# Saved data entries
Segment Open
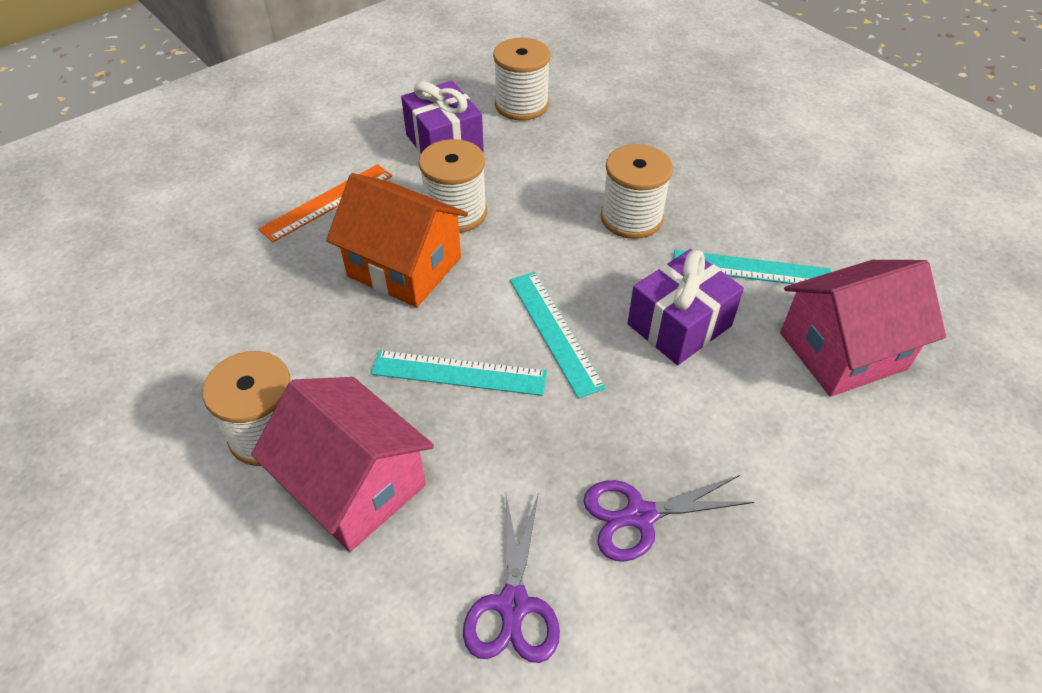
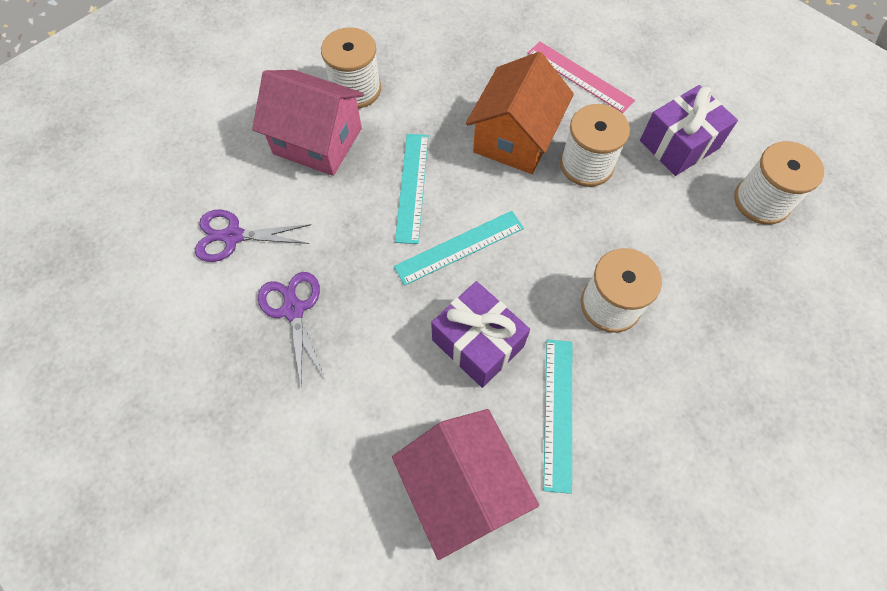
camera: 85 degrees right, 15 degrees up
pink house [251,377,434,552] -> pink house turned 75 degrees clockwise [252,70,364,176]
orange ruler [258,164,392,242] -> pink ruler [528,42,635,113]

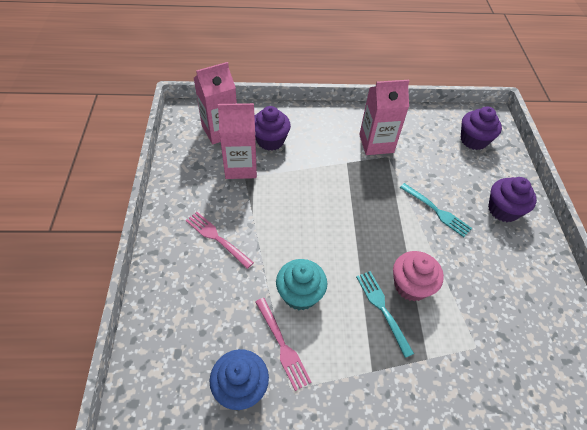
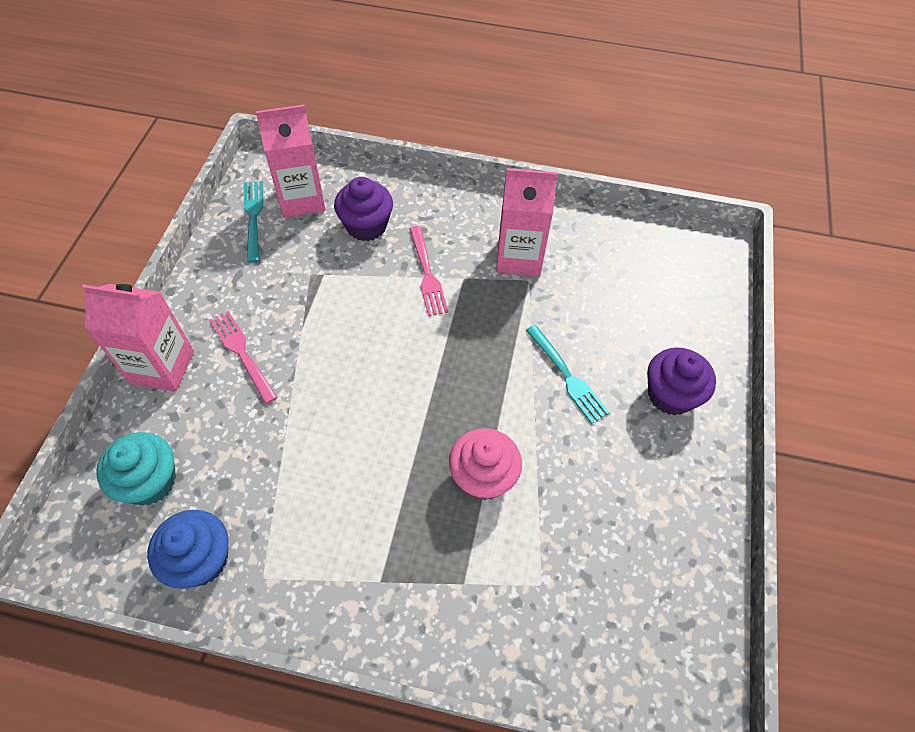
camera: 15 degrees right, 5 degrees up
pink carton [218,103,257,179] -> pink carton moved to [82,284,194,392]
pink fork [255,298,312,391] -> pink fork moved to [410,226,448,316]
turquoise cupcake [276,259,327,310] -> turquoise cupcake moved to [96,432,176,505]
turquoise fork [356,271,414,358] -> turquoise fork moved to [244,181,263,263]
purple cupcake [461,107,502,150] -> none

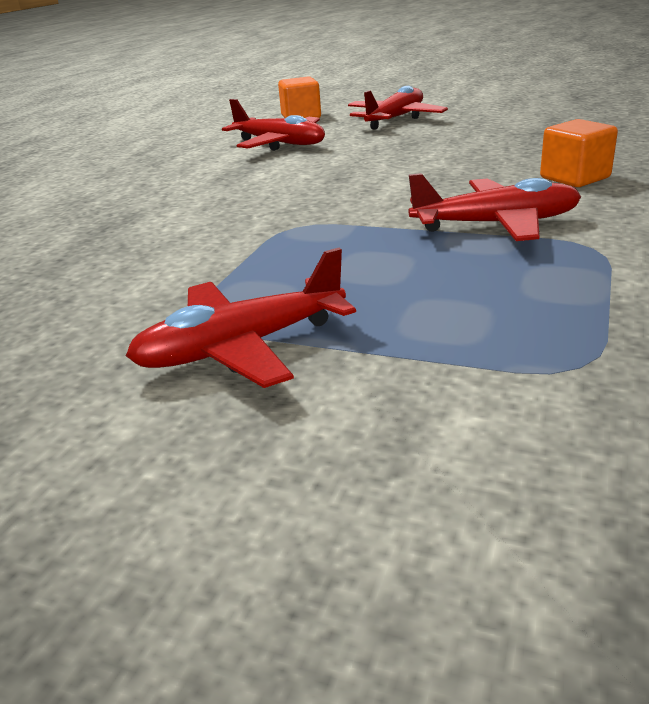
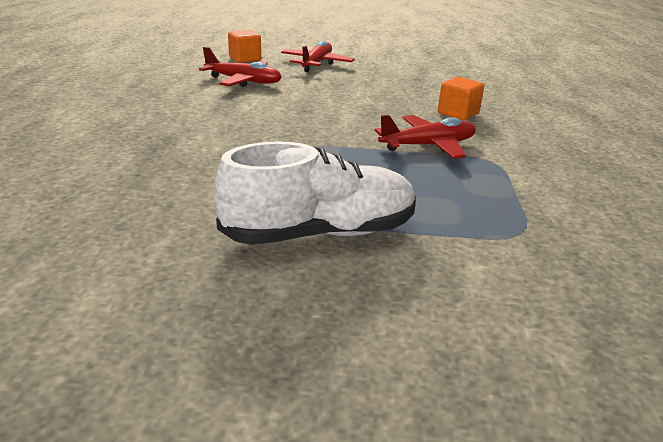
camera: 20 degrees left, 0 degrees up
red plane [126,248,356,388] -> white shoe [214,141,416,245]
Segment Closed
# EXERCISE DETAILS
Return, in full, every line of these entries that holds "fork".

# ANSWER TO THIS EXERCISE
pink fork [255,298,312,391] -> pink fork moved to [410,226,448,316]
turquoise fork [356,271,414,358] -> turquoise fork moved to [244,181,263,263]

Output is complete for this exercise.